How to complete this task → Filter the entries and keep only the lines where the string "none" appears.

Extracted records

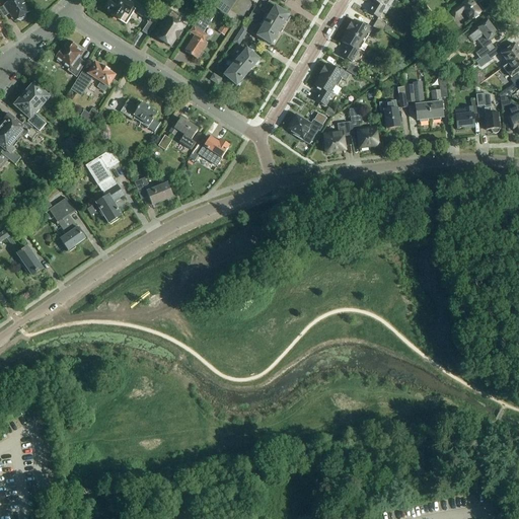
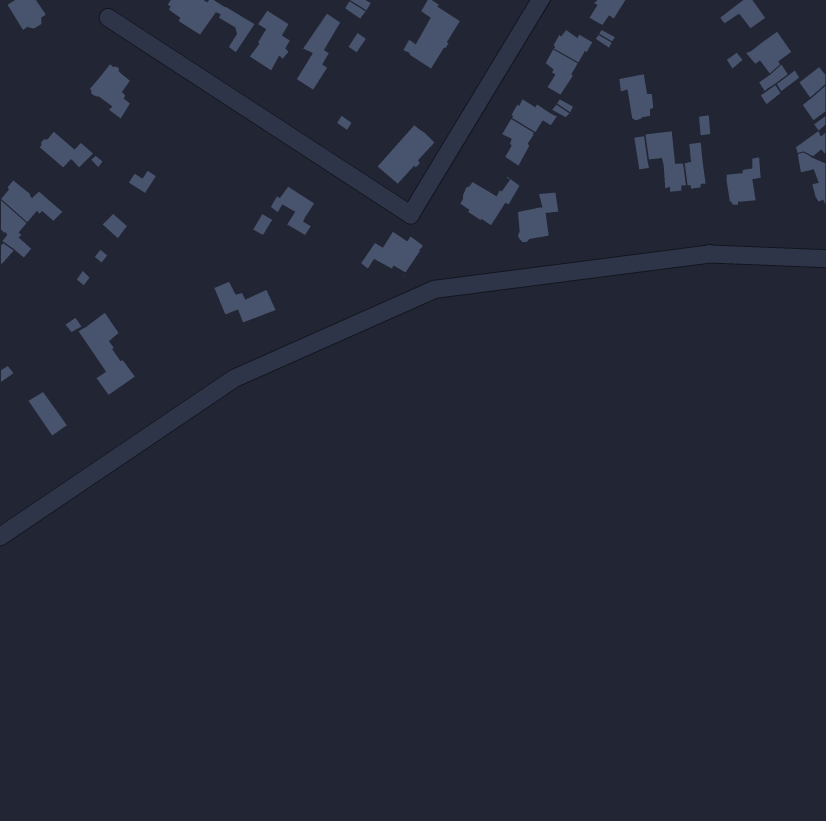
building: [223,47,260,84] -> [377,125,435,184]
building: [77,61,115,89] -> none
building: [15,92,45,129] -> none
building: [476,93,499,132] -> none
building: [121,98,160,130] -> none
building: [379,98,401,128] -> [619,74,654,121]
building: [351,115,379,146] -> none
building: [190,135,229,164] -> [360,231,423,278]
building: [86,151,124,221] -> none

Worked solution →
building: [77,61,115,89] -> none
building: [15,92,45,129] -> none
building: [476,93,499,132] -> none
building: [121,98,160,130] -> none
building: [351,115,379,146] -> none
building: [86,151,124,221] -> none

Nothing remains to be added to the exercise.